Work to do: Please pick out each row below that contains the string "acciaccatura" and copy every one of them in full.

───── Data provided

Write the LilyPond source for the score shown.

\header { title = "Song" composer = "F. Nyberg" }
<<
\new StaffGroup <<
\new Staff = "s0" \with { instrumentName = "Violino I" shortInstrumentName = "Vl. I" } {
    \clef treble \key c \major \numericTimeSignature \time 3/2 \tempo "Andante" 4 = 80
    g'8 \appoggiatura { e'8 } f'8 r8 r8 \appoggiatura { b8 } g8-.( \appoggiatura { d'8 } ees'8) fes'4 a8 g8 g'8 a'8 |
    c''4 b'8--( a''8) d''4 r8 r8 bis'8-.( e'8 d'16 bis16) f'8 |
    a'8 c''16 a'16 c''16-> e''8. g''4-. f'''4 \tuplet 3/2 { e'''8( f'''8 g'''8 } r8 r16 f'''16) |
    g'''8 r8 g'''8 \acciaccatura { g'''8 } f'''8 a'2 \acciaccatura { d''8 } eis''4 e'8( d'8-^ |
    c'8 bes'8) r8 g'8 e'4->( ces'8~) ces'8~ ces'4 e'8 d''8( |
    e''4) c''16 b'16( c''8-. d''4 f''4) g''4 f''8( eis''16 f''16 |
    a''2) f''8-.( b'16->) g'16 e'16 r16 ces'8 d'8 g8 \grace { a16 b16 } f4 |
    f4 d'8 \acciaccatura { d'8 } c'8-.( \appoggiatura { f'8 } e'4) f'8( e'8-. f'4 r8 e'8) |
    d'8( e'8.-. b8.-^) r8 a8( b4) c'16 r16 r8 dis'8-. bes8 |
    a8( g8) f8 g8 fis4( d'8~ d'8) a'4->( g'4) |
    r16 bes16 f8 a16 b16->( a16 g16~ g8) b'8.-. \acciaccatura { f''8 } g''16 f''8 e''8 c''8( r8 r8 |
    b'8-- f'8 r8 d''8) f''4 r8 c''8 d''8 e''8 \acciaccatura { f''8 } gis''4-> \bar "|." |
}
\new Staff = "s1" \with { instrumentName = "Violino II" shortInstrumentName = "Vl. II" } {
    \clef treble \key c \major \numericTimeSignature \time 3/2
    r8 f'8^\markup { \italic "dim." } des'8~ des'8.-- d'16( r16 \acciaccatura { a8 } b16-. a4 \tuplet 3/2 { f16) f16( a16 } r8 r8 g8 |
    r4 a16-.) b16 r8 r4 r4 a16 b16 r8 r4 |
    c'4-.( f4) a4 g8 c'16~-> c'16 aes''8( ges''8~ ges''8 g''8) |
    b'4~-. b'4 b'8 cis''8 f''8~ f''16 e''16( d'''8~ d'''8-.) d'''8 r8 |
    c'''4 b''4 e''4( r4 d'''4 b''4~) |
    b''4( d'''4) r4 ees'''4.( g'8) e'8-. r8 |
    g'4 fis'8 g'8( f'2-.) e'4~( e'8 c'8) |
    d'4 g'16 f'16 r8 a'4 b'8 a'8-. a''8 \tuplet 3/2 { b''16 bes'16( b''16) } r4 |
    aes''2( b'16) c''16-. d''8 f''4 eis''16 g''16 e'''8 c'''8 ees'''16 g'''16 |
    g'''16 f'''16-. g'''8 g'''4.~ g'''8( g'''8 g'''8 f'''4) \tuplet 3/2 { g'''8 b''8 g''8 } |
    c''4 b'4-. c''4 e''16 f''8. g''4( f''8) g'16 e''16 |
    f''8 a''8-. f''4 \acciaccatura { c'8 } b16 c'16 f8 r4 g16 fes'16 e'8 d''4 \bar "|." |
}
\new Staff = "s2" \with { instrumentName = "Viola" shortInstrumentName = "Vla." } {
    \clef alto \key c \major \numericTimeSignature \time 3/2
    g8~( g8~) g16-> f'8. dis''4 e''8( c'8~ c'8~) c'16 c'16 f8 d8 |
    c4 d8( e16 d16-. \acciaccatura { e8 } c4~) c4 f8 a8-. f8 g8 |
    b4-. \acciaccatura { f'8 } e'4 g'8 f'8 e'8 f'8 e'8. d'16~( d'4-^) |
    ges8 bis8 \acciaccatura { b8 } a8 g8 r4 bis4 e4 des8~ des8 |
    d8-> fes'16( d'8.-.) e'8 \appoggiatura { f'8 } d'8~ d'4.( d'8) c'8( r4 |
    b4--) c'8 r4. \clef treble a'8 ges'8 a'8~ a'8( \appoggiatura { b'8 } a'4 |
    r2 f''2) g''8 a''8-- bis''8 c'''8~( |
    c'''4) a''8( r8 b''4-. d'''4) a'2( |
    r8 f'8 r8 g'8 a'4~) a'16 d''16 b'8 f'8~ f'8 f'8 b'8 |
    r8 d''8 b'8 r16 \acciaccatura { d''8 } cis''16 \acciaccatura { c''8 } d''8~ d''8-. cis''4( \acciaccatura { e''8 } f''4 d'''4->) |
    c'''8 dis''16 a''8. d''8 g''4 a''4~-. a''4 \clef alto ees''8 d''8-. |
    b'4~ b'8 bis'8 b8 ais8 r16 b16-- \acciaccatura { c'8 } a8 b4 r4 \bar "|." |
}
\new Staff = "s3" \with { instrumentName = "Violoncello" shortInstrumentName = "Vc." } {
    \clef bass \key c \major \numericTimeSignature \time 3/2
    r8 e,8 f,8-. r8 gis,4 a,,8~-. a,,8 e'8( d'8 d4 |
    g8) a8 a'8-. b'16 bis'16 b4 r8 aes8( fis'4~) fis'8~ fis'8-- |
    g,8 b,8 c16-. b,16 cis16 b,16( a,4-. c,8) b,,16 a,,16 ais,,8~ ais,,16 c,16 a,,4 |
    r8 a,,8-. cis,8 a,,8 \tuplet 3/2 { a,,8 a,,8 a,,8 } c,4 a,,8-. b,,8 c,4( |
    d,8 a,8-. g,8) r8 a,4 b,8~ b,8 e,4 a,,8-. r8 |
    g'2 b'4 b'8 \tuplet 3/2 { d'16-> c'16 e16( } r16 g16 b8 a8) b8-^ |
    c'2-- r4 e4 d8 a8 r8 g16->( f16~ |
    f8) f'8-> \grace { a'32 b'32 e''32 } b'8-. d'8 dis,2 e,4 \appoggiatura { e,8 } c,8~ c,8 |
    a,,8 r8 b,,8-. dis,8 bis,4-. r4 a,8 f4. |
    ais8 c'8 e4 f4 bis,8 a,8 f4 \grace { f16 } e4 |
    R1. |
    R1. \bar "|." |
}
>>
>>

──────────

Answer for this exercise:
    g'''8 r8 g'''8 \acciaccatura { g'''8 } f'''8 a'2 \acciaccatura { d''8 } eis''4 e'8( d'8-^ |
    f4 d'8 \acciaccatura { d'8 } c'8-.( \appoggiatura { f'8 } e'4) f'8( e'8-. f'4 r8 e'8) |
    r16 bes16 f8 a16 b16->( a16 g16~ g8) b'8.-. \acciaccatura { f''8 } g''16 f''8 e''8 c''8( r8 r8 |
    b'8-- f'8 r8 d''8) f''4 r8 c''8 d''8 e''8 \acciaccatura { f''8 } gis''4-> \bar "|." |
    r8 f'8^\markup { \italic "dim." } des'8~ des'8.-- d'16( r16 \acciaccatura { a8 } b16-. a4 \tuplet 3/2 { f16) f16( a16 } r8 r8 g8 |
    f''8 a''8-. f''4 \acciaccatura { c'8 } b16 c'16 f8 r4 g16 fes'16 e'8 d''4 \bar "|." |
    c4 d8( e16 d16-. \acciaccatura { e8 } c4~) c4 f8 a8-. f8 g8 |
    b4-. \acciaccatura { f'8 } e'4 g'8 f'8 e'8 f'8 e'8. d'16~( d'4-^) |
    ges8 bis8 \acciaccatura { b8 } a8 g8 r4 bis4 e4 des8~ des8 |
    r8 d''8 b'8 r16 \acciaccatura { d''8 } cis''16 \acciaccatura { c''8 } d''8~ d''8-. cis''4( \acciaccatura { e''8 } f''4 d'''4->) |
    b'4~ b'8 bis'8 b8 ais8 r16 b16-- \acciaccatura { c'8 } a8 b4 r4 \bar "|." |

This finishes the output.